(SOURCE DATA begins)

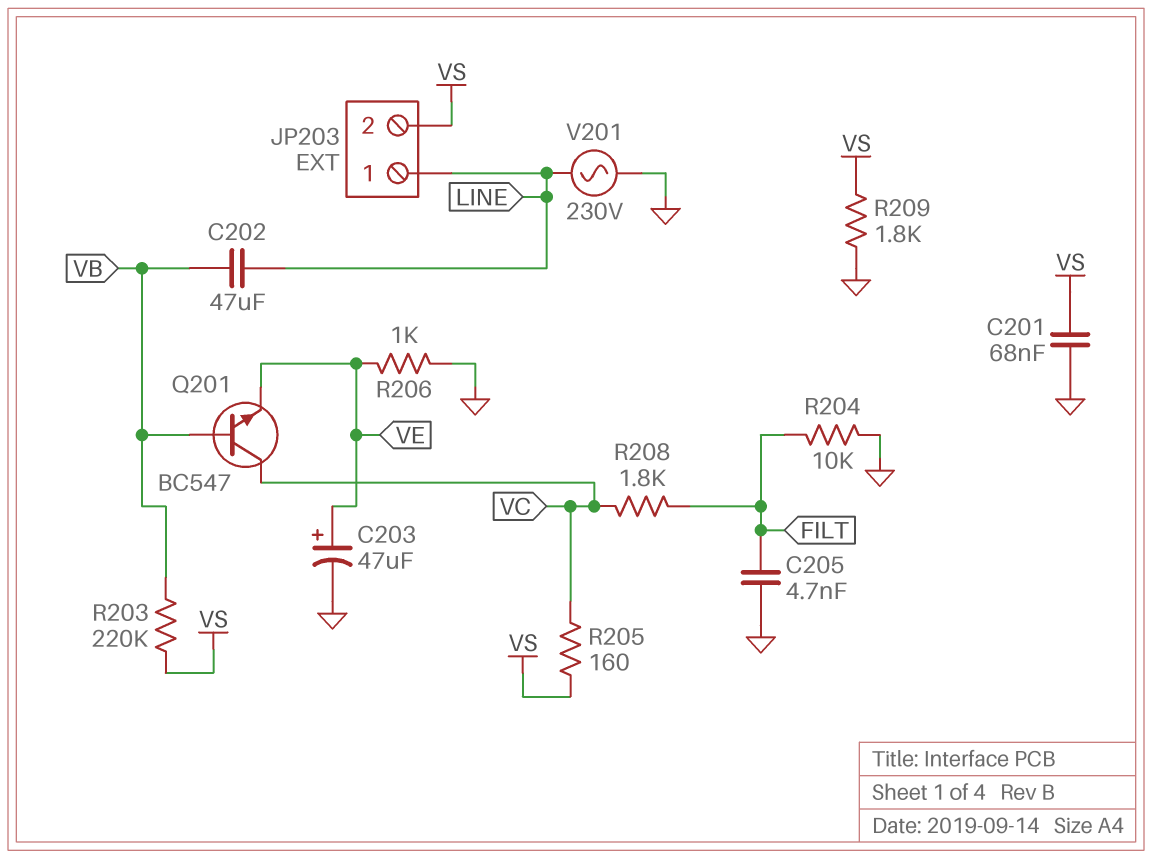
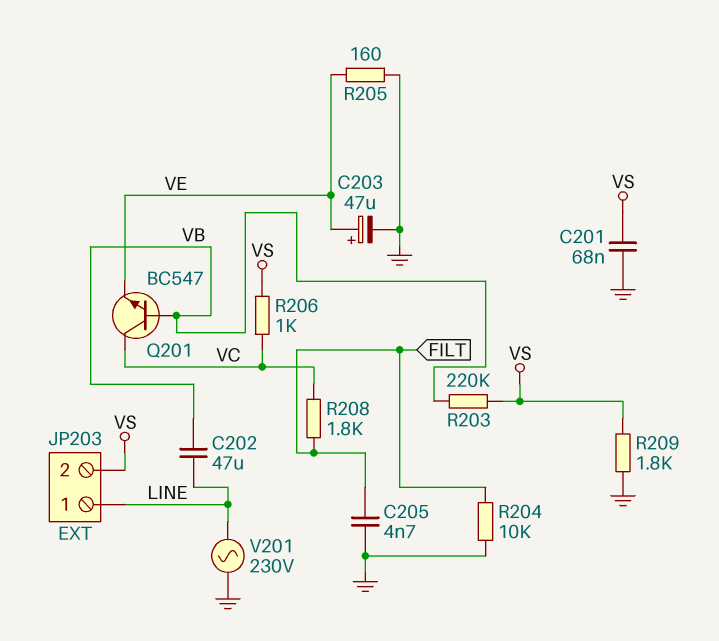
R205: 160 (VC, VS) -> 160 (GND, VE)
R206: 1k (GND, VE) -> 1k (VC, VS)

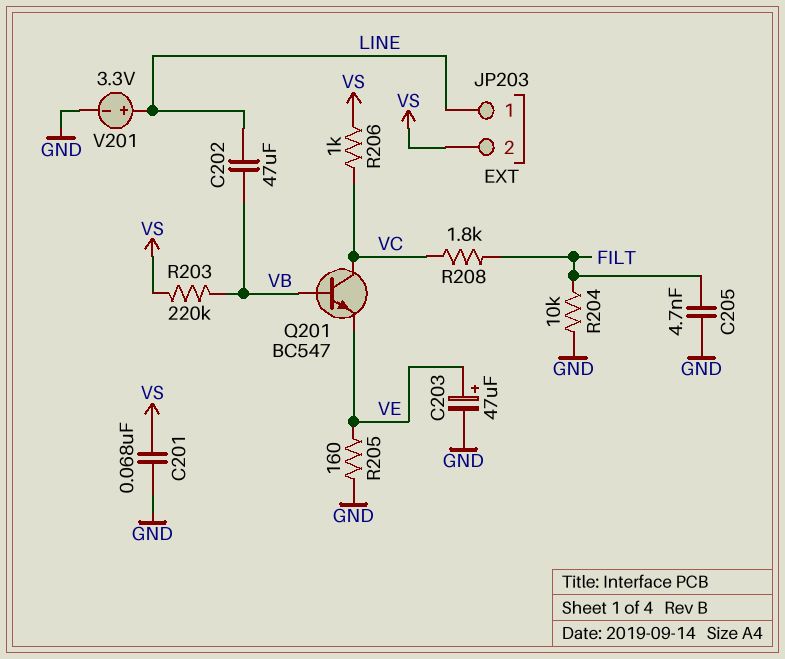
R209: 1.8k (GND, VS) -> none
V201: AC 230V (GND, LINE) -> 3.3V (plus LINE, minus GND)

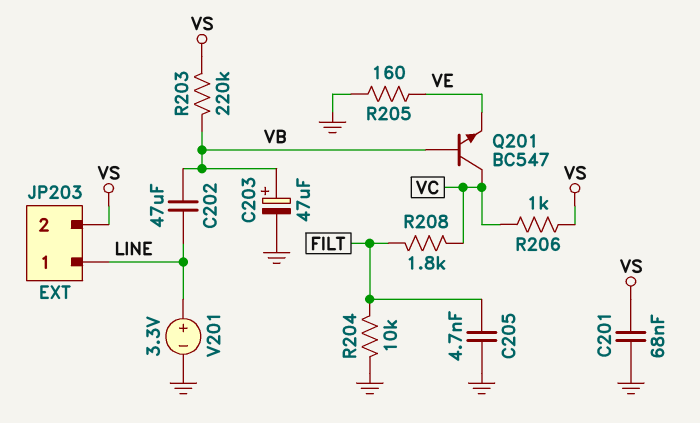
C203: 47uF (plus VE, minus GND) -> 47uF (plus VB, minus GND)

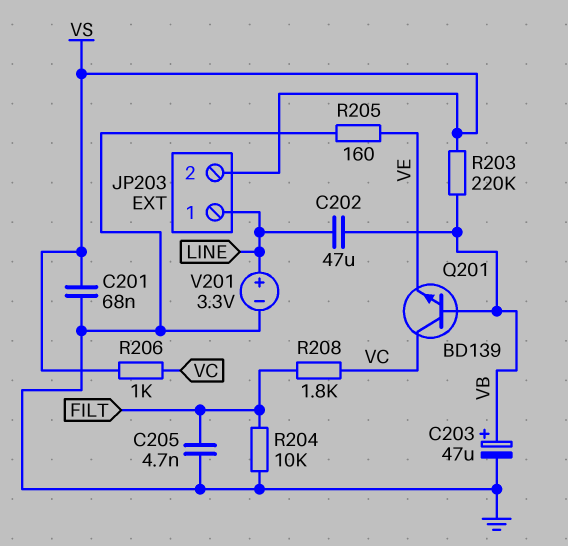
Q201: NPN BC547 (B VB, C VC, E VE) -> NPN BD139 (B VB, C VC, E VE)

(SOURCE DATA ends)

### WHAT IS REQUIRED
Look through the entries above and copy each line that has "minus" in it.

### OUTPUT FOR THIS TASK
V201: AC 230V (GND, LINE) -> 3.3V (plus LINE, minus GND)
C203: 47uF (plus VE, minus GND) -> 47uF (plus VB, minus GND)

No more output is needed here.